■ Your objective ■
Search the material below for the string "none" and list each line that holds it.

╭──

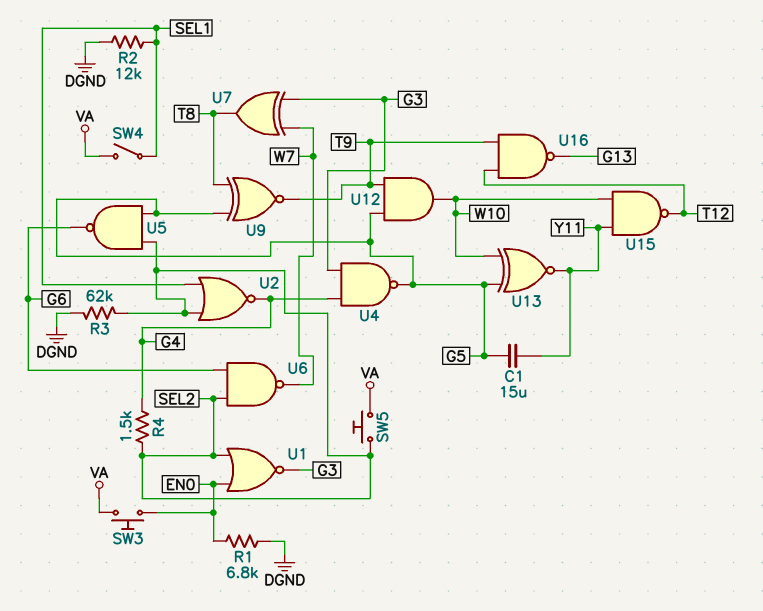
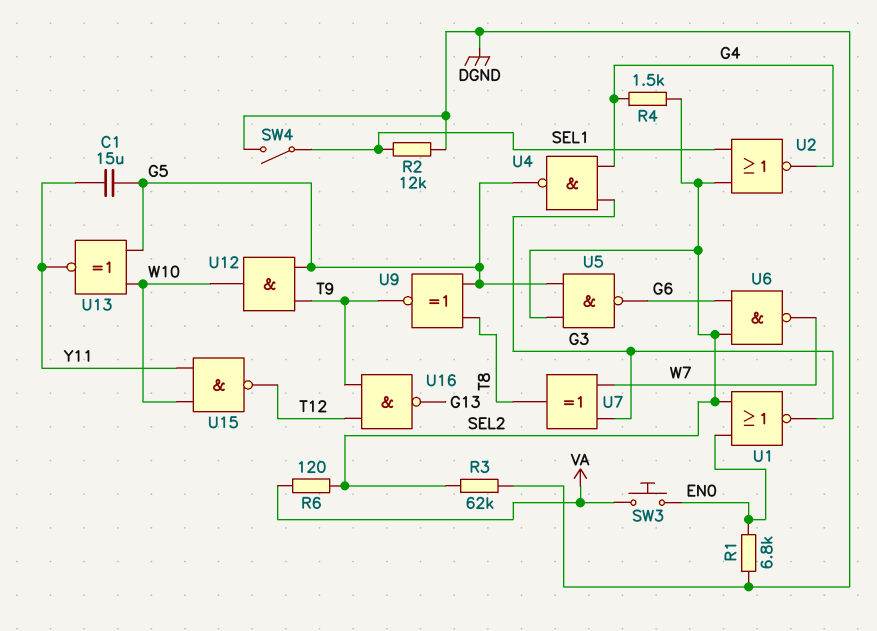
R6: none -> 120 (SEL2, VA)
SW4: switch (SEL1, VA) -> switch (DGND, SEL1)
SW5: button (SEL2, VA) -> none

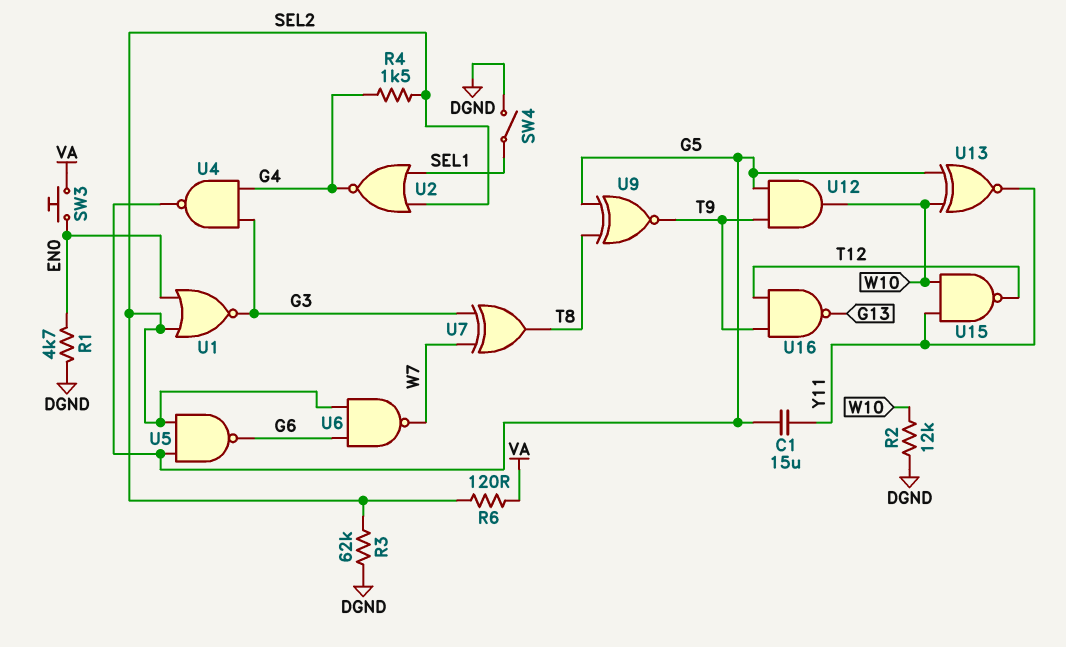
R1: 6.8k (DGND, EN0) -> 4.7k (DGND, EN0)
R2: 12k (DGND, SEL1) -> 12k (DGND, W10)

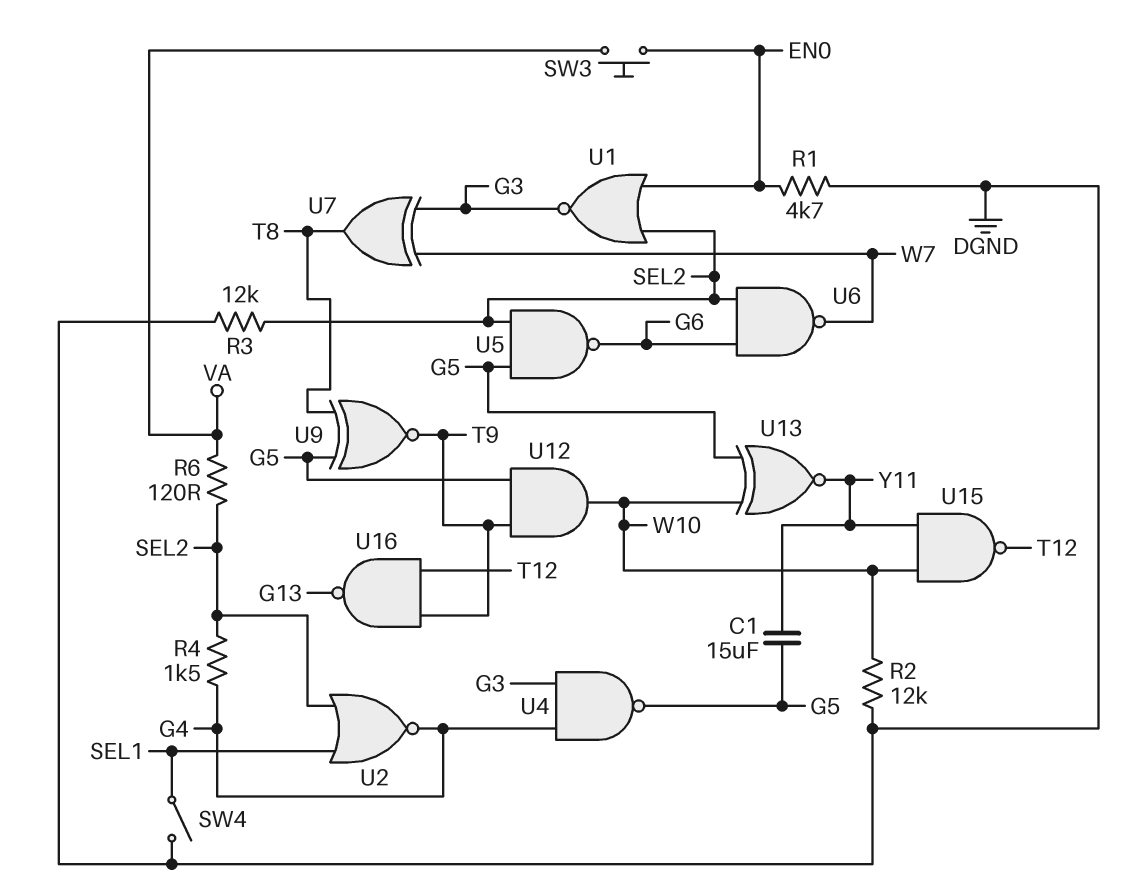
R3: 62k (DGND, SEL2) -> 12k (DGND, SEL2)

╰──

■ Task output ■
R6: none -> 120 (SEL2, VA)
SW5: button (SEL2, VA) -> none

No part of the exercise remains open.